**GIVEN EXERCISE**
How many of the lines below contain the word "appliance"? Reply with the number alone.

Questions on scene geometry
* begin *
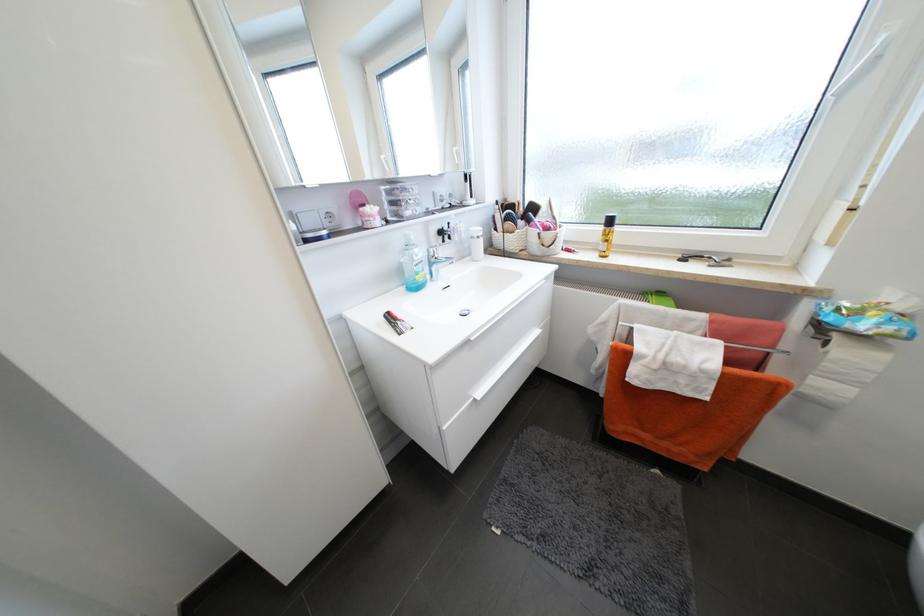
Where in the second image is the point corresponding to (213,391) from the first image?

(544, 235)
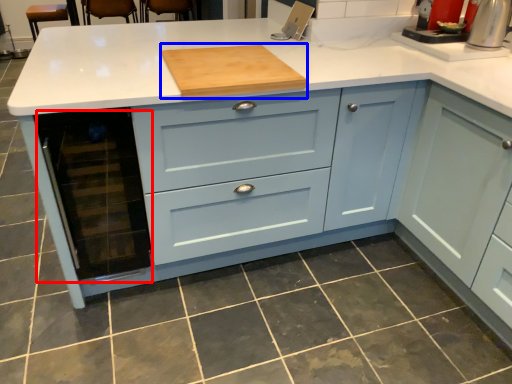
Question: Which object appears farthest to the camera in this image, appliance (highlighted by a red box) or kitchen appliance (highlighted by a blue box)?

Choices:
 (A) appliance
 (B) kitchen appliance

Answer: (B)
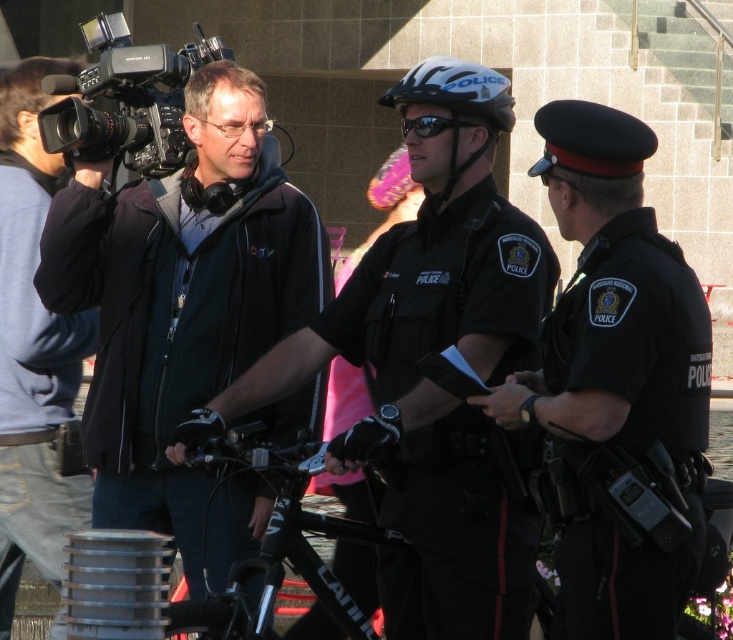
Question: From the image, what is the correct spatial relationship of matte black camera at left in relation to black plastic video camera at upper left?

Choices:
 (A) below
 (B) above

Answer: (A)

Question: Observing the image, what is the correct spatial positioning of matte black jacket at center in reference to dark blue uniform at center?

Choices:
 (A) below
 (B) above

Answer: (A)

Question: Which point appears closest to the camera in this image?

Choices:
 (A) (456, 145)
 (B) (248, 289)
 (C) (574, 113)

Answer: (C)

Question: Which point is farther to the camera?

Choices:
 (A) (479, 278)
 (B) (106, 403)

Answer: (B)

Question: Among these points, which one is nearest to the camera?

Choices:
 (A) (84, 145)
 (B) (268, 289)

Answer: (A)

Question: Observing the image, what is the correct spatial positioning of matte black jacket at center in reference to dark blue uniform at center?

Choices:
 (A) right
 (B) left

Answer: (B)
* end *
**WRITTEN ANSWER**
3